[AIM OF THE TASK] Take the line that contains "(525, 425) = (514, 280): none -> brown pot" and each line after it in the material below, and transcribe them exactly, stopping at the end.

[EXERCISE DATA]
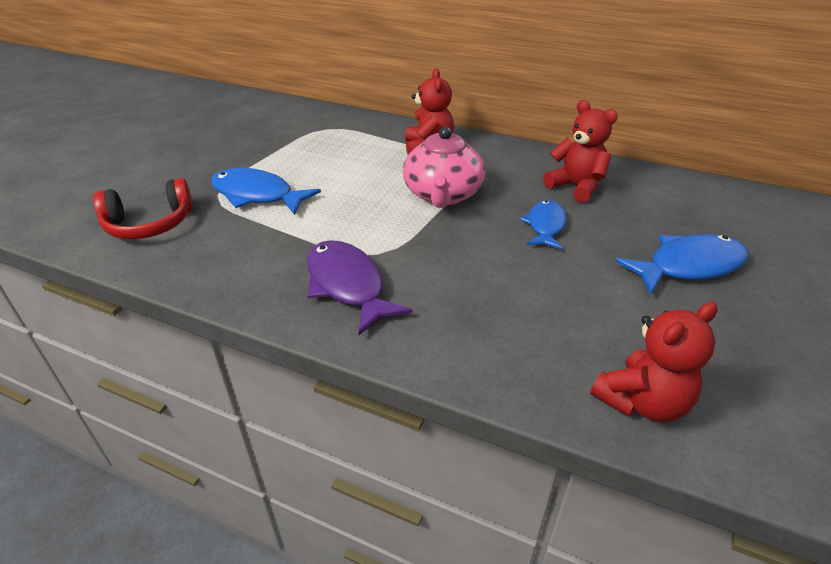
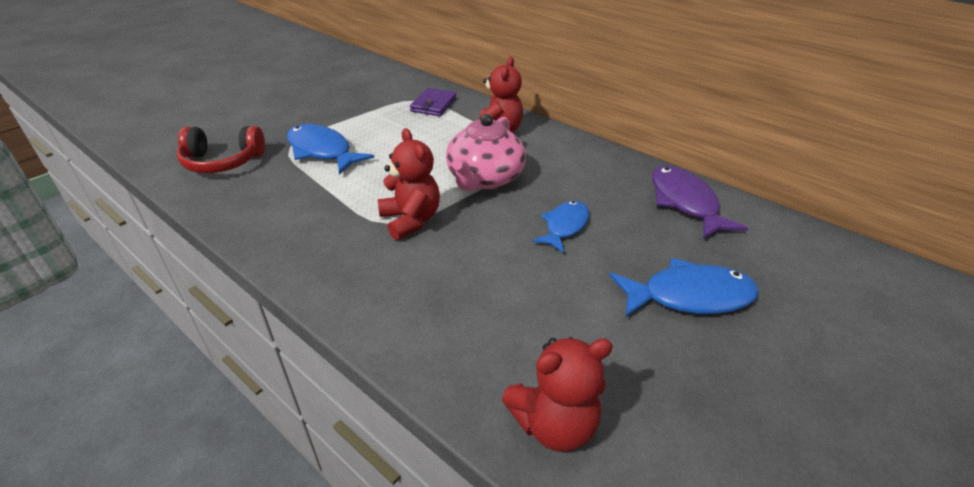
camera: 15 degrees right, 0 degrees up
(346, 131) = (433, 105): none -> purple wallet
(347, 285) = (348, 247): purple fish -> purple fish (685, 202)
(576, 187) = (619, 193): red teddy bear -> red teddy bear (410, 220)

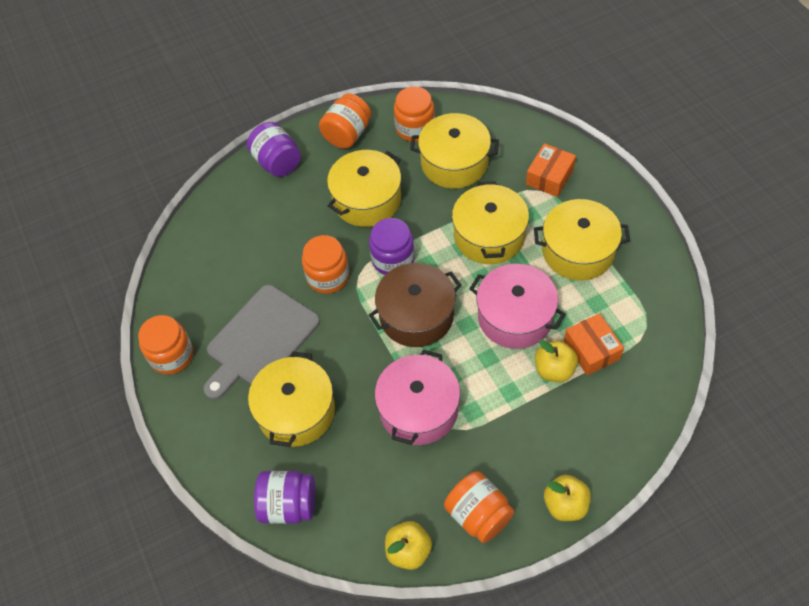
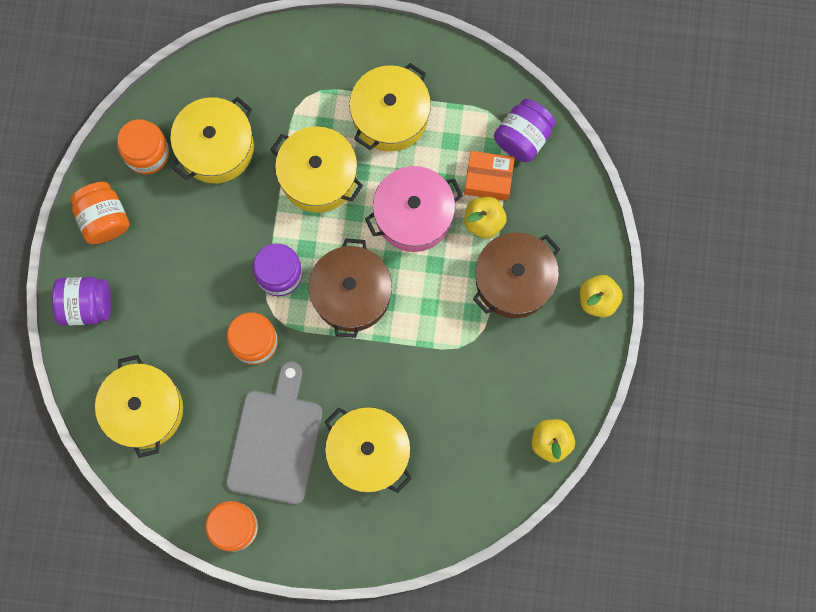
camera: 60 degrees left, 20 degrees up
(260, 340) = (276, 441): grey cutting board -> grey cutting board turned 150 degrees counterclockwise
(288, 505) = (448, 510): purple jar -> purple jar (523, 137)
(367, 200) = (196, 253): yellow pot -> yellow pot (144, 409)
(418, 409) = (440, 353): pink pot -> none
(478, 515) = (560, 369): orange jar -> none
(525, 425) = (514, 280): none -> brown pot
(549, 177) = (297, 79): orange box -> none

[RESULT OF THIS EXERCISE]
(525, 425) = (514, 280): none -> brown pot
(549, 177) = (297, 79): orange box -> none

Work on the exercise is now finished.